Source information -
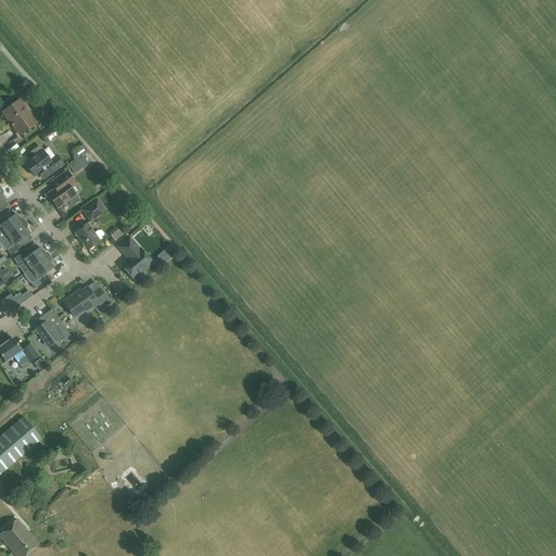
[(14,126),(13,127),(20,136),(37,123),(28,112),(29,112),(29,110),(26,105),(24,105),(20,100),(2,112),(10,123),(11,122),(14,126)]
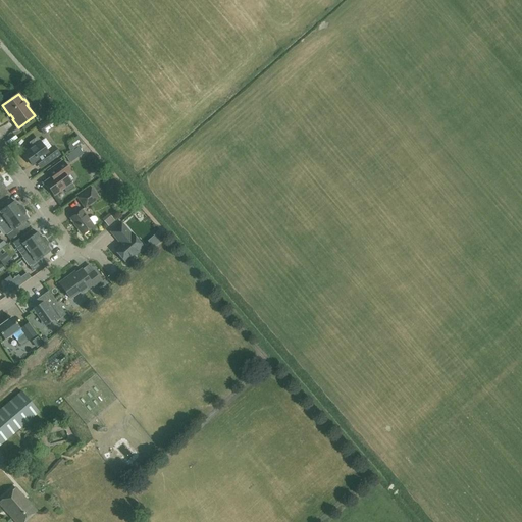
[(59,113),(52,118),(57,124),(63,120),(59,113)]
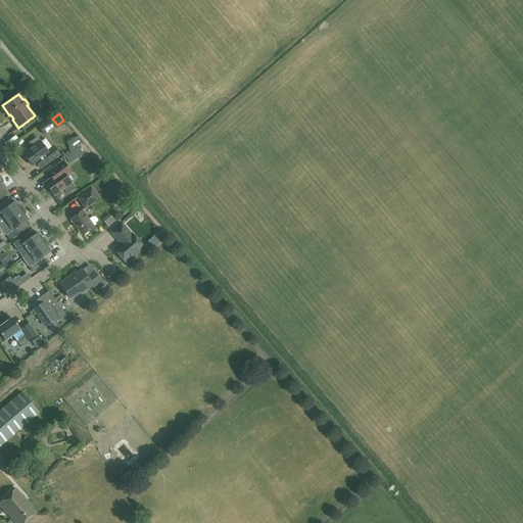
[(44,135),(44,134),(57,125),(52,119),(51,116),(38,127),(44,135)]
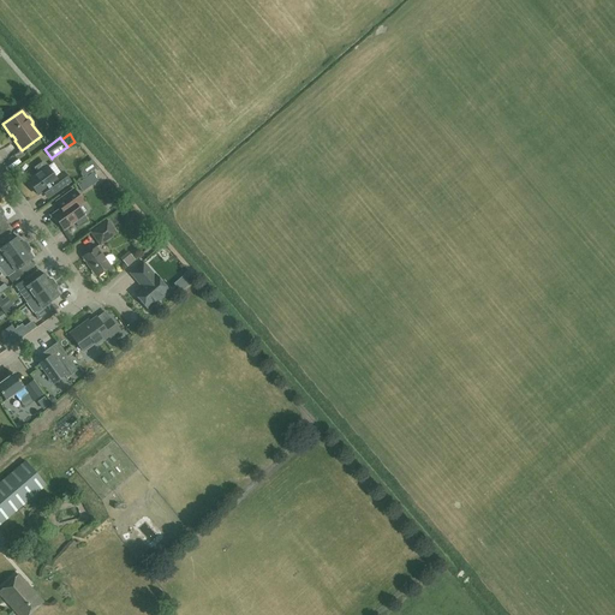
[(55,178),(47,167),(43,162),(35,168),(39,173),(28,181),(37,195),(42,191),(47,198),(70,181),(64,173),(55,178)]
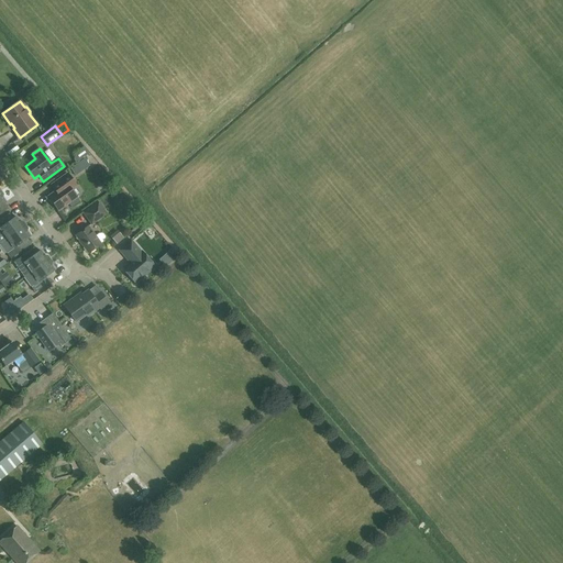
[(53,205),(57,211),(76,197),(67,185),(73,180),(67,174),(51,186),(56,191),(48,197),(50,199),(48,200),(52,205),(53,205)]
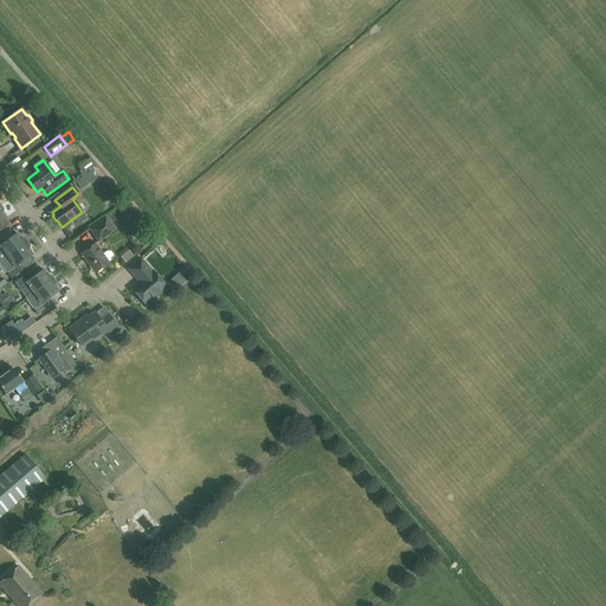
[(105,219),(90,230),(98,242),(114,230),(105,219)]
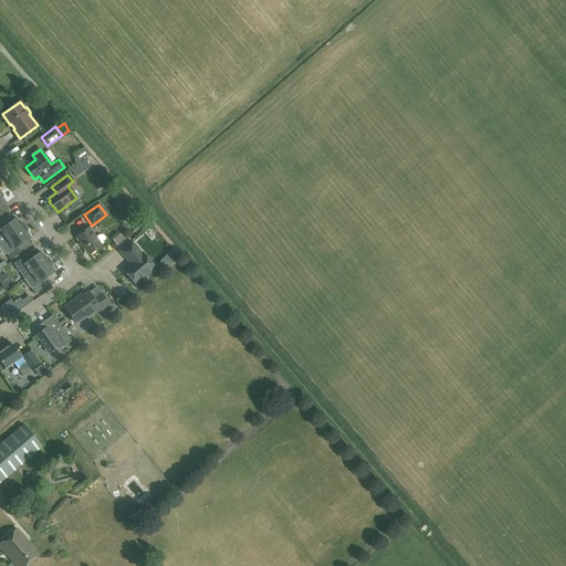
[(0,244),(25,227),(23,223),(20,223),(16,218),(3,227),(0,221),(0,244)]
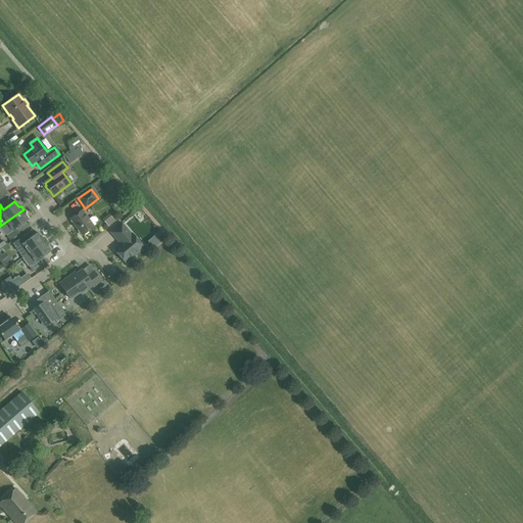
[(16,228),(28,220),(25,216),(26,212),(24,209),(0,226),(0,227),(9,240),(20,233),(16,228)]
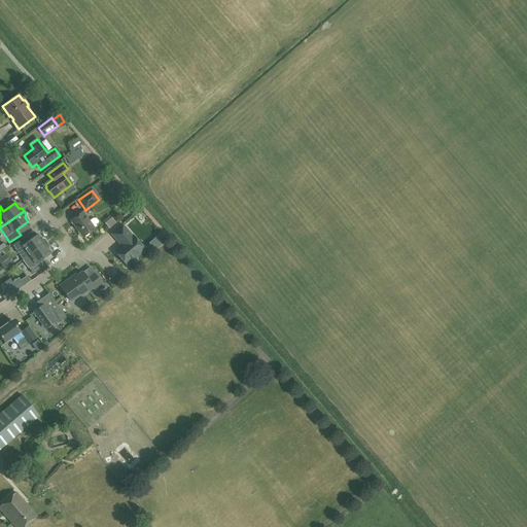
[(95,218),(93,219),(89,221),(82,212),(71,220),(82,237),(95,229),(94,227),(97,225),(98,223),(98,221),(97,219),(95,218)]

Work task - The pictures should be dropped, and every line above should be set down again exactly.

Expected answer -
[(14,126),(13,127),(20,136),(37,123),(28,112),(29,112),(29,110),(26,105),(24,105),(20,100),(2,112),(10,123),(11,122),(14,126)]
[(59,113),(52,118),(57,124),(63,120),(59,113)]
[(44,135),(44,134),(57,125),(52,119),(51,116),(38,127),(44,135)]
[(55,178),(47,167),(43,162),(35,168),(39,173),(28,181),(37,195),(42,191),(47,198),(70,181),(64,173),(55,178)]
[(53,205),(57,211),(76,197),(67,185),(73,180),(67,174),(51,186),(56,191),(48,197),(50,199),(48,200),(52,205),(53,205)]
[(105,219),(90,230),(98,242),(114,230),(105,219)]
[(0,244),(25,227),(23,223),(20,223),(16,218),(3,227),(0,221),(0,244)]
[(16,228),(28,220),(25,216),(26,212),(24,209),(0,226),(0,227),(9,240),(20,233),(16,228)]
[(95,218),(93,219),(89,221),(82,212),(71,220),(82,237),(95,229),(94,227),(97,225),(98,223),(98,221),(97,219),(95,218)]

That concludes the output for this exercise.